→ Your instructions
Print the first line of the data below and every one after it, through the line containing "recolor | pot", exactly as written.

→ Records for processing
-- Opening Marker --
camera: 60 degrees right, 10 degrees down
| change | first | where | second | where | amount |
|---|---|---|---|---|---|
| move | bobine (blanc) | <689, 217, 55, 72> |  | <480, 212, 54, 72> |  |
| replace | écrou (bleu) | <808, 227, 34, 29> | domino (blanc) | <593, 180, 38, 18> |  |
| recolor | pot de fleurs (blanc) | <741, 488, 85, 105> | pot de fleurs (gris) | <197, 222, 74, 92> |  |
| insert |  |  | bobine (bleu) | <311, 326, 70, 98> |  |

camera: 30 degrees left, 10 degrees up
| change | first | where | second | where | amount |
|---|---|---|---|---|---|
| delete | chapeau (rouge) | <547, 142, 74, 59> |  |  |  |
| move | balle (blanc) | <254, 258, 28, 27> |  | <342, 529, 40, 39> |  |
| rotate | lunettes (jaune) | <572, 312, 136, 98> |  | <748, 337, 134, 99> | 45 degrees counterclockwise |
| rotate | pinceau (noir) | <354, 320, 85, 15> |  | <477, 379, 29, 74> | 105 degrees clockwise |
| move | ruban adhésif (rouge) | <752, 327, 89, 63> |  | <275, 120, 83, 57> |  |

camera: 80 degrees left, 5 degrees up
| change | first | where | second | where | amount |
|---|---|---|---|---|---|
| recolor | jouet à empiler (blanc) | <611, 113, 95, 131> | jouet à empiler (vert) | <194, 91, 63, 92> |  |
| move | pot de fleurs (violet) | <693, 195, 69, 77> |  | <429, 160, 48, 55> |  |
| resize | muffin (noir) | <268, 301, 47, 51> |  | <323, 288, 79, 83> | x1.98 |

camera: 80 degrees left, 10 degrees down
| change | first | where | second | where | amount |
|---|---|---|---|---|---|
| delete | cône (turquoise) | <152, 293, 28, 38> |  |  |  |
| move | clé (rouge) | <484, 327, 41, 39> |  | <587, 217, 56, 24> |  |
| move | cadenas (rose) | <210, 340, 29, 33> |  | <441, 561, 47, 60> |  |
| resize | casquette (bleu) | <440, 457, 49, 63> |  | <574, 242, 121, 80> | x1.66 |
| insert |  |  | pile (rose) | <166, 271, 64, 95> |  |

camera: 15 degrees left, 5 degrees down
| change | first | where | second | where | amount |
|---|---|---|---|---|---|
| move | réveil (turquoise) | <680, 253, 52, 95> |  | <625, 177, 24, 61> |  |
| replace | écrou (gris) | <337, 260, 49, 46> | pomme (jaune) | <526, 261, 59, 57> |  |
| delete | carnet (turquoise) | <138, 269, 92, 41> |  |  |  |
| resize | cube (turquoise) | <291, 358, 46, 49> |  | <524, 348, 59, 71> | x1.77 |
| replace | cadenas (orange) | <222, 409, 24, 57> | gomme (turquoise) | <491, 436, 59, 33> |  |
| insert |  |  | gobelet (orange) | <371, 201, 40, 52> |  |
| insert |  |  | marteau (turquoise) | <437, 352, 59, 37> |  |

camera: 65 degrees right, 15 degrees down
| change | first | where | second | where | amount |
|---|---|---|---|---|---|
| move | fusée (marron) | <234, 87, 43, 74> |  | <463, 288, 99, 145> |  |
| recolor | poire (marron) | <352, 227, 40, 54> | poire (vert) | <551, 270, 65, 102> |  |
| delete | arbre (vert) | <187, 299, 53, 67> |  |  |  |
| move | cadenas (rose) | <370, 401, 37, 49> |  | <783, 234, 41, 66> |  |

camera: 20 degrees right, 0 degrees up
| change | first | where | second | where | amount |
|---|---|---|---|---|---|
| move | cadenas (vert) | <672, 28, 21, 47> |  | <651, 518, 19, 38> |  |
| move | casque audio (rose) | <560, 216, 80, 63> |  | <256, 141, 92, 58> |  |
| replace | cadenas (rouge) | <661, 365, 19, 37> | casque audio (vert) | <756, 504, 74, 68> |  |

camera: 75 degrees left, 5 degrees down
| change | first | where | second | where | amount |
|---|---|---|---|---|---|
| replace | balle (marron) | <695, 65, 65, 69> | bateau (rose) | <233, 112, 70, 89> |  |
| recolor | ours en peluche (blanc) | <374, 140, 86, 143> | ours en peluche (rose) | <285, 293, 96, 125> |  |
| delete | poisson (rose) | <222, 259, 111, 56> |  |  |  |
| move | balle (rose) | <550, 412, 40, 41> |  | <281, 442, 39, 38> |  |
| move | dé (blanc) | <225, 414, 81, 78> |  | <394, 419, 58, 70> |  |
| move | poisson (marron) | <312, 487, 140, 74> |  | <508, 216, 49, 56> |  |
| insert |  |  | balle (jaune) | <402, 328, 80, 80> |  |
-- Closing Marker --
→ Solution
camera: 60 degrees right, 10 degrees down
| change | first | where | second | where | amount |
|---|---|---|---|---|---|
| move | bobine (blanc) | <689, 217, 55, 72> |  | <480, 212, 54, 72> |  |
| replace | écrou (bleu) | <808, 227, 34, 29> | domino (blanc) | <593, 180, 38, 18> |  |
| recolor | pot de fleurs (blanc) | <741, 488, 85, 105> | pot de fleurs (gris) | <197, 222, 74, 92> |  |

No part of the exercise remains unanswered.